## Brief
Pull out every line with the word "turned" from the entries below.

(Source data)
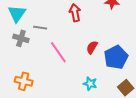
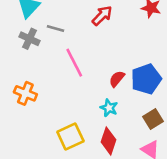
red arrow: (75, 13) -> (102, 16), turned 48
red semicircle: (92, 47) -> (117, 79), moved

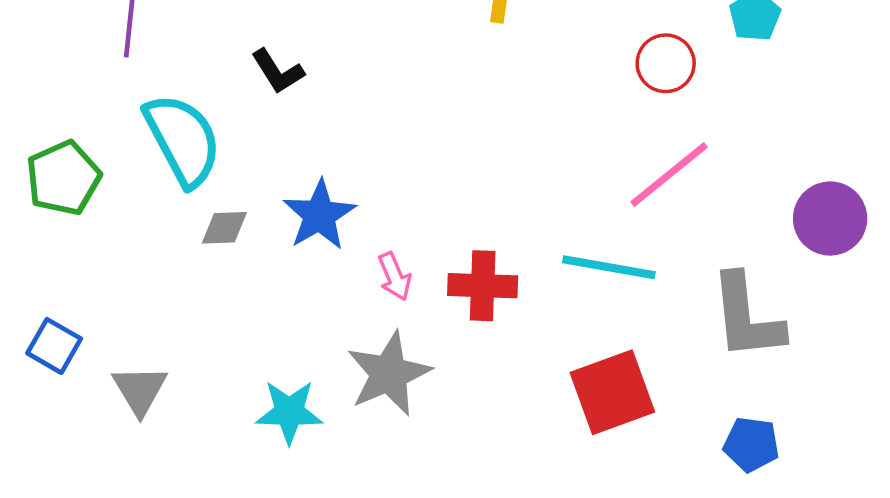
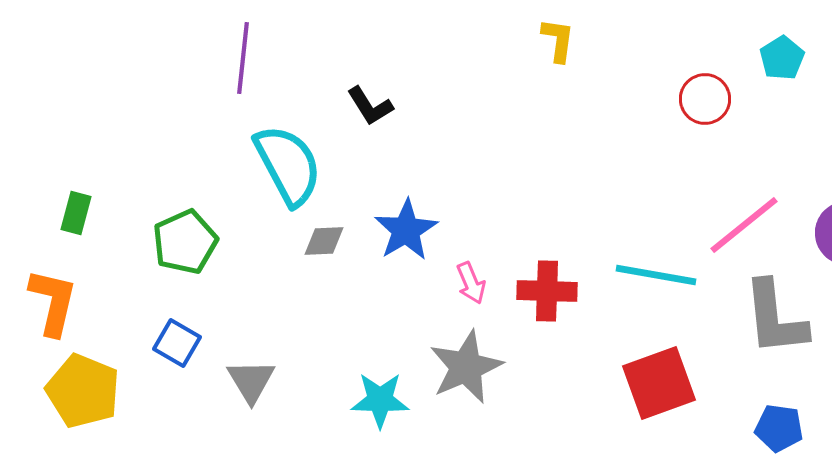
pink line: (669, 175) -> (744, 225), moved
green pentagon: (63, 178) -> (185, 242), moved

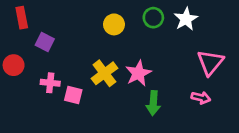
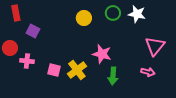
white star: (186, 19) -> (137, 14), turned -30
yellow cross: (104, 73) -> (77, 70), moved
pink star: (138, 73) -> (102, 54), turned -30
pink cross: (50, 83) -> (27, 61), moved

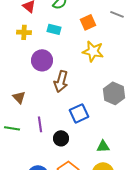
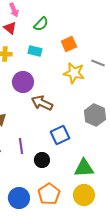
gray line: (117, 14) -> (98, 63), moved
brown arrow: (61, 81) -> (42, 103), turned 100
green triangle: (103, 146) -> (84, 168), size x1.5

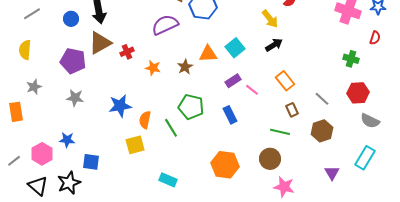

## The answer
red arrow: (75, 13) -> (102, 16), turned 48
white star: (186, 19) -> (137, 14), turned -30
pink star: (138, 73) -> (102, 54), turned -30
brown arrow: (61, 81) -> (42, 103), turned 100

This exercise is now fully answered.